**Exercise directions**.
Each of the lines from the one that contains "SW201: button (GND, U203/PB4)" to the end of the entries below should be output exactly.

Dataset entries

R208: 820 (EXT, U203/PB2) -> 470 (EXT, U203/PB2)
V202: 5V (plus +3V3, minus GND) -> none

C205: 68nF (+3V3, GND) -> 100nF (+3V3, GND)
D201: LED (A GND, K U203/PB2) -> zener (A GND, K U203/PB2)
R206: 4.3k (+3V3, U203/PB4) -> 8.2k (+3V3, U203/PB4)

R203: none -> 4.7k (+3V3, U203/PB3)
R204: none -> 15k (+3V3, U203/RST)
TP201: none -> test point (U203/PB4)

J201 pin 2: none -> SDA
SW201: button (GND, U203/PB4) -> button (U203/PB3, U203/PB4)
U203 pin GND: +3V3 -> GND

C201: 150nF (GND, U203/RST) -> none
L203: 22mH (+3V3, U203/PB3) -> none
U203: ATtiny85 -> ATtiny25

**Response to the task**.
SW201: button (GND, U203/PB4) -> button (U203/PB3, U203/PB4)
U203 pin GND: +3V3 -> GND

C201: 150nF (GND, U203/RST) -> none
L203: 22mH (+3V3, U203/PB3) -> none
U203: ATtiny85 -> ATtiny25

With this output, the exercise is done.